== Segment start ==
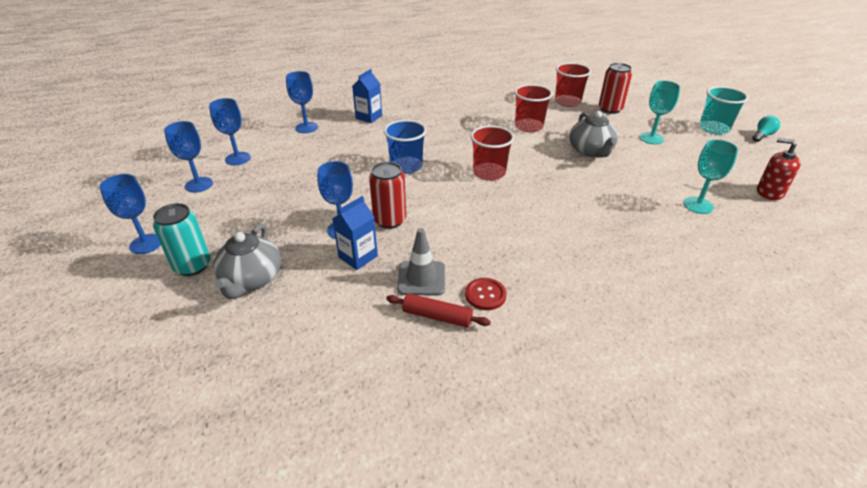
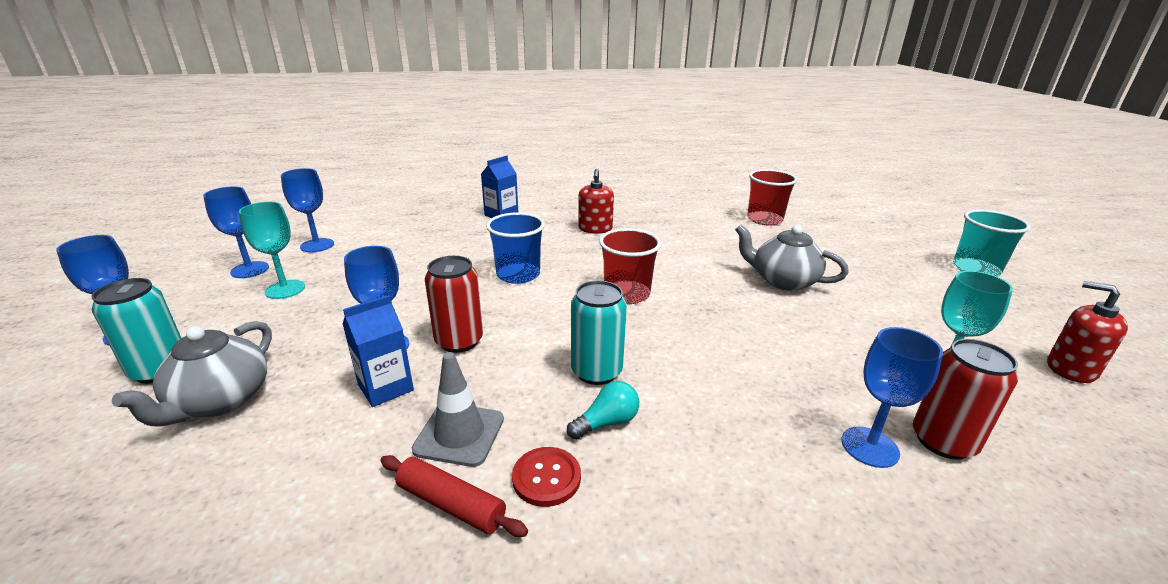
camera: 10 degrees right, 10 degrees down
blue goblet [286,71,318,133] -> blue goblet moved to [841,327,943,468]
red cup [514,84,553,132] -> none
grey teapot [569,111,618,157] -> grey teapot turned 120 degrees clockwise [735,224,849,291]
red can [599,63,632,114] -> red can moved to [913,339,1018,460]
turquoise goblet [639,81,680,144] -> turquoise goblet moved to [239,202,305,299]
turquoise light bulb [752,116,780,142] -> turquoise light bulb moved to [567,381,639,440]
none -> turquoise can [571,281,627,385]
none -> red soap dispenser [578,169,614,234]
== Segment end ==
▶ _Exercise details_:
Go through the records and show every line with the string "moved" in it.

▶ _Answer for the task_:
blue goblet [286,71,318,133] -> blue goblet moved to [841,327,943,468]
red can [599,63,632,114] -> red can moved to [913,339,1018,460]
turquoise goblet [639,81,680,144] -> turquoise goblet moved to [239,202,305,299]
turquoise light bulb [752,116,780,142] -> turquoise light bulb moved to [567,381,639,440]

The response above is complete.